=== Section Start ===

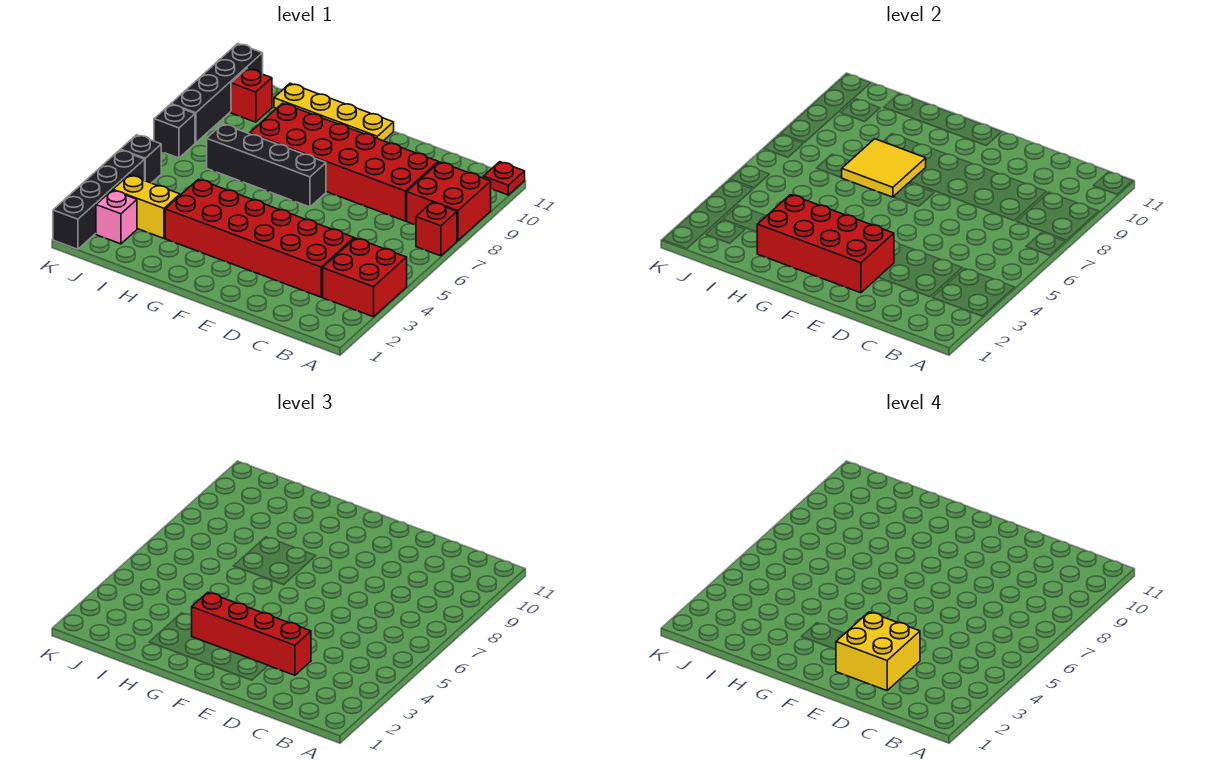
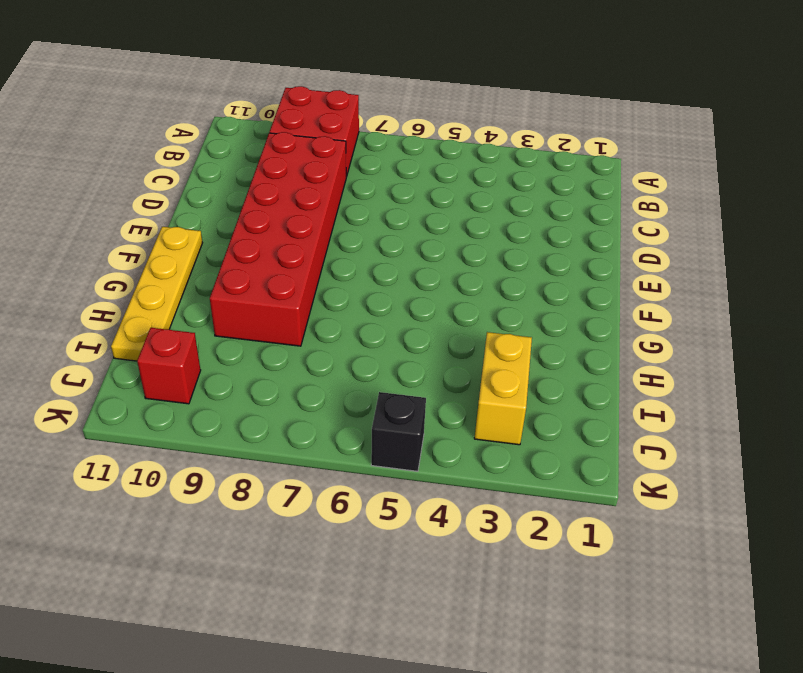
none -> red brick A3:B4 level 1
none -> red brick A7 level 1
none -> red plate A11 level 1

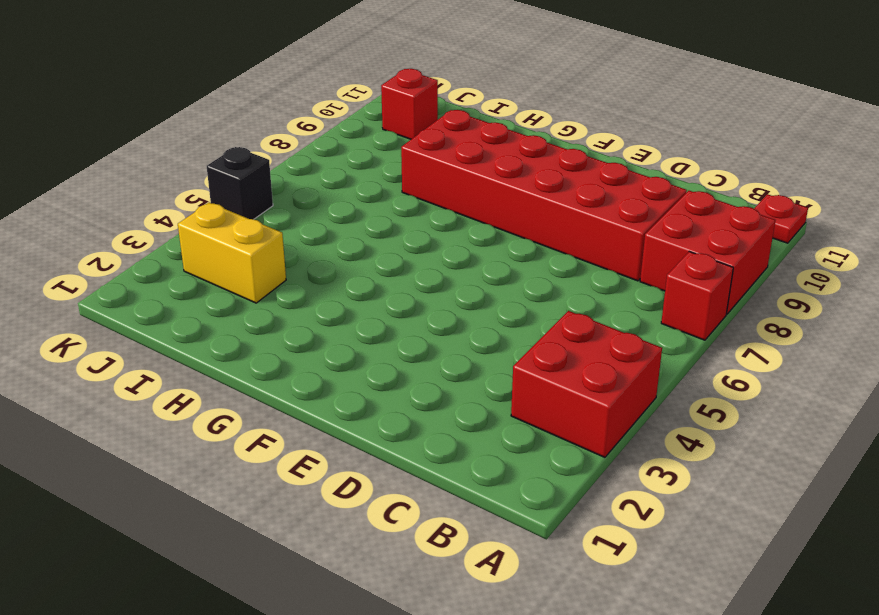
none -> red brick C3:H4 level 1
none -> black brick F7:I7 level 1
none -> yellow plate F11:I11 level 1

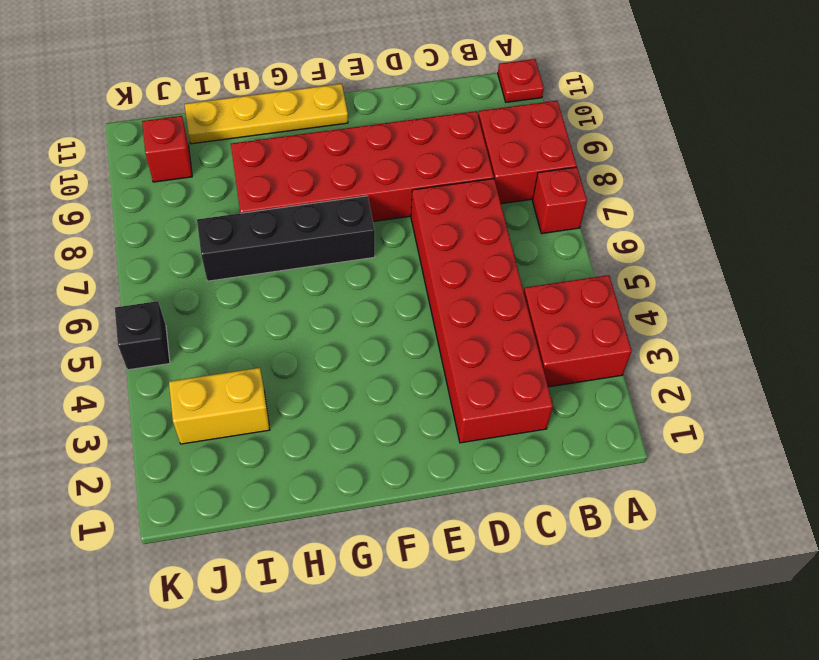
red brick C2:D7 level 1 -> red brick C3:H4 level 1
none -> pink brick J2 level 1
none -> black brick K1:K4 level 1
none -> black brick K7 level 1

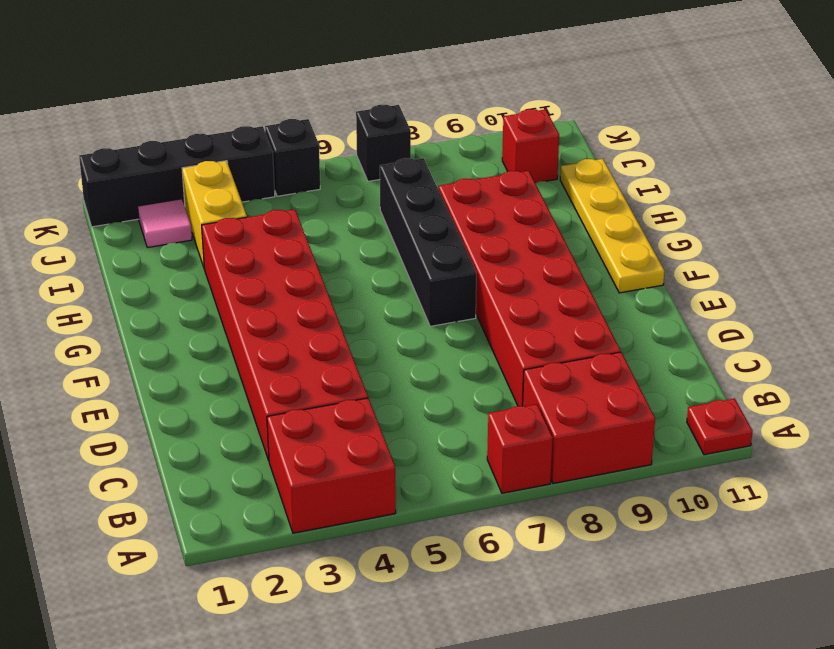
pink tile J2 level 1 -> pink brick J2 level 1
none -> black brick K8:K11 level 1
none -> red brick E2:H3 level 2
none -> yellow tile G7:H8 level 2

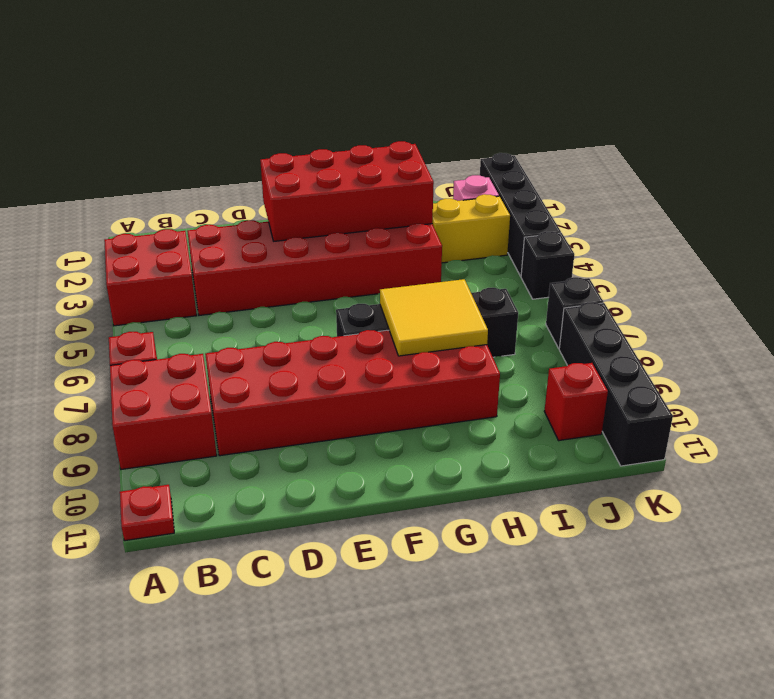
none -> yellow plate F11:I11 level 1
none -> red brick D3:G3 level 3
none -> yellow brick D2:E3 level 4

=== Section End ===

## Instructions to follow
All of the listing above has to be reproduced exactly, though without its images.

## Expected answer
none -> red brick A3:B4 level 1
none -> red brick A7 level 1
none -> red plate A11 level 1

none -> red brick C3:H4 level 1
none -> black brick F7:I7 level 1
none -> yellow plate F11:I11 level 1

red brick C2:D7 level 1 -> red brick C3:H4 level 1
none -> pink brick J2 level 1
none -> black brick K1:K4 level 1
none -> black brick K7 level 1

pink tile J2 level 1 -> pink brick J2 level 1
none -> black brick K8:K11 level 1
none -> red brick E2:H3 level 2
none -> yellow tile G7:H8 level 2

none -> yellow plate F11:I11 level 1
none -> red brick D3:G3 level 3
none -> yellow brick D2:E3 level 4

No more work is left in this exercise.